■ WORK REQUEST ■
While you copy the lines below, skip the pictures and keep the rest exact.

■ TASK INPUT ■
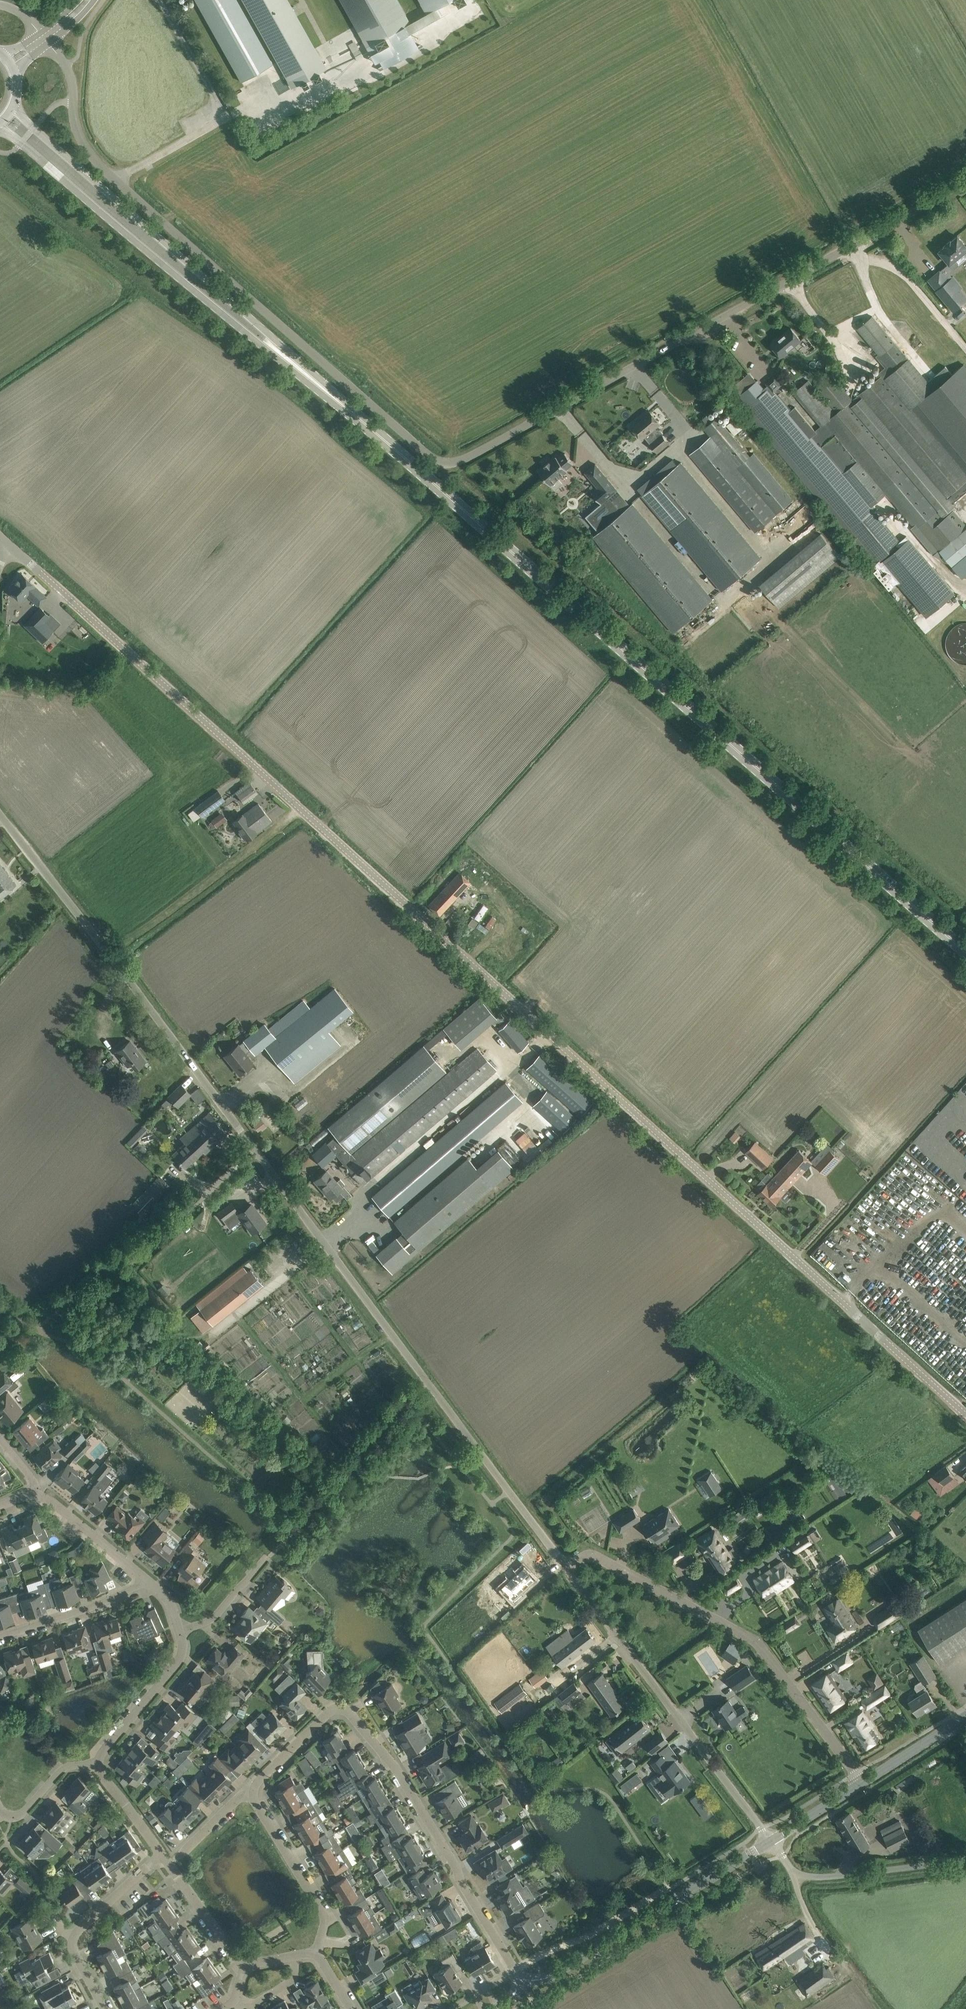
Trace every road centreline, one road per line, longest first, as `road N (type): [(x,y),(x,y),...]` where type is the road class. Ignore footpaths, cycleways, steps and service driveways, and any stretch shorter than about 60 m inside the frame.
road 1 (unclassified): [(965,1419),(5,542)]
road 2 (unclassified): [(49,42),(71,80),(76,129),(104,167),(441,462),(468,456),(965,181)]
road 3 (unclassified): [(569,1569),(0,815)]
road 4 (primary): [(965,953),(312,382)]
road 5 (primary): [(312,382),(14,102)]
road 6 (primary): [(0,128),(312,382)]
road 7 (residential): [(569,1569),(594,1557),(757,1644),(857,1772)]
road 8 (unclassified): [(771,1841),(569,1569)]
road 9 (residential): [(522,1980),(399,1774),(341,1708)]
road 10 (residential): [(319,1950),(326,1916),(253,1794),(341,1708)]
road 11 (tertiary): [(522,1980),(551,1975),(771,1841)]
road 12 (track): [(301,808),(109,954)]
road 13 (residential): [(771,1841),(807,1877),(965,1862)]
road 14 (residential): [(105,2008),(72,1936),(160,1854)]
road 15 (unclassified): [(96,1766),(181,1655),(180,1629)]
road 16 (track): [(874,2008),(807,1915),(790,1868)]
road 17 (residential): [(0,1636),(111,1600),(146,1579)]
road 18 (residential): [(246,1964),(160,1854)]
road 19 (unclassified): [(146,1579),(37,1495)]
road 20 (tertiary): [(865,1783),(965,1717)]
road 21 (residential): [(96,1766),(65,1768),(20,1814),(0,1808)]

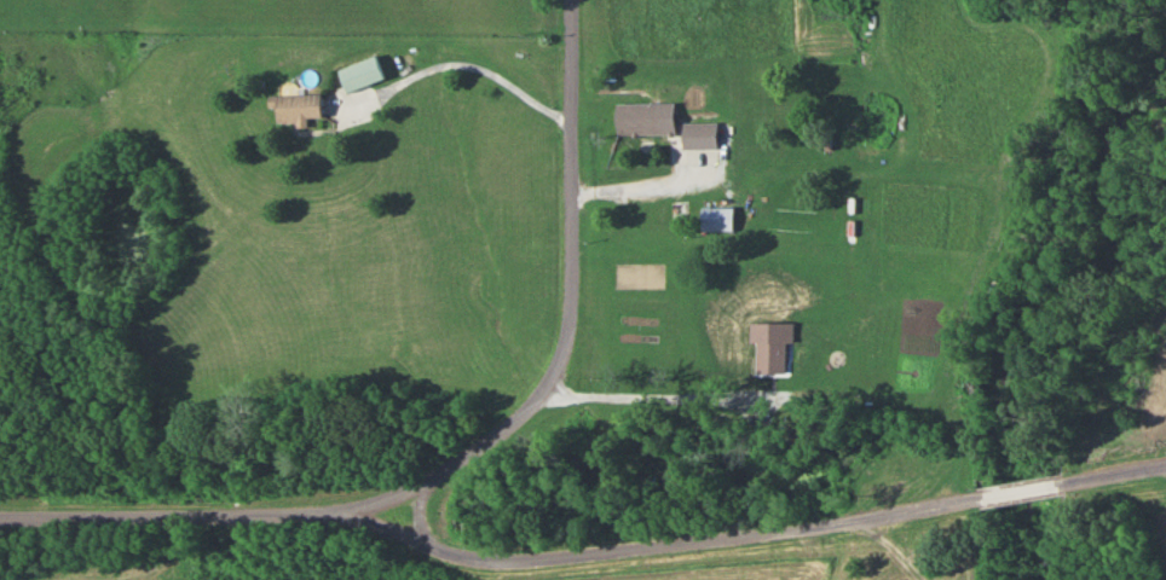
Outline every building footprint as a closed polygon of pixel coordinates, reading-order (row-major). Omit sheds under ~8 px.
[(384,78),(375,55),(337,70),(346,92),(384,78)] [(267,108),(275,108),(275,124),(309,124),(309,118),(321,118),(321,95),(267,95),(267,108)] [(615,102),(615,134),(673,134),(673,102),(615,102)] [(715,121),(682,121),(682,147),(715,147),(715,121)] [(732,207),(699,207),(699,231),(732,231),(732,207)]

■ WRITTEN SOLUTION ■
Trace every road centreline, one road per line, longest first, as `road N (type): [(x,y),(x,y),...]` where type is the road class. Ignore footpaths, cycleways, steps and service driveways, and any stretch shorter than about 60 m inside the frame.
road 1 (unclassified): [(965,1419),(5,542)]
road 2 (unclassified): [(49,42),(71,80),(76,129),(104,167),(441,462),(468,456),(965,181)]
road 3 (unclassified): [(569,1569),(0,815)]
road 4 (primary): [(965,953),(312,382)]
road 5 (primary): [(312,382),(14,102)]
road 6 (primary): [(0,128),(312,382)]
road 7 (residential): [(569,1569),(594,1557),(757,1644),(857,1772)]
road 8 (unclassified): [(771,1841),(569,1569)]
road 9 (residential): [(522,1980),(399,1774),(341,1708)]
road 10 (residential): [(319,1950),(326,1916),(253,1794),(341,1708)]
road 11 (tertiary): [(522,1980),(551,1975),(771,1841)]
road 12 (track): [(301,808),(109,954)]
road 13 (residential): [(771,1841),(807,1877),(965,1862)]
road 14 (residential): [(105,2008),(72,1936),(160,1854)]
road 15 (unclassified): [(96,1766),(181,1655),(180,1629)]
road 16 (track): [(874,2008),(807,1915),(790,1868)]
road 17 (residential): [(0,1636),(111,1600),(146,1579)]
road 18 (residential): [(246,1964),(160,1854)]
road 19 (unclassified): [(146,1579),(37,1495)]
road 20 (tertiary): [(865,1783),(965,1717)]
road 21 (residential): [(96,1766),(65,1768),(20,1814),(0,1808)]

Outline every building footprint as a closed polygon of pixel coordinates, reading-order (row-major). Omit sheds under ~8 px.
[(384,78),(375,55),(337,70),(346,92),(384,78)] [(267,108),(275,108),(275,124),(309,124),(309,118),(321,118),(321,95),(267,95),(267,108)] [(615,102),(615,134),(673,134),(673,102),(615,102)] [(715,121),(682,121),(682,147),(715,147),(715,121)] [(732,207),(699,207),(699,231),(732,231),(732,207)]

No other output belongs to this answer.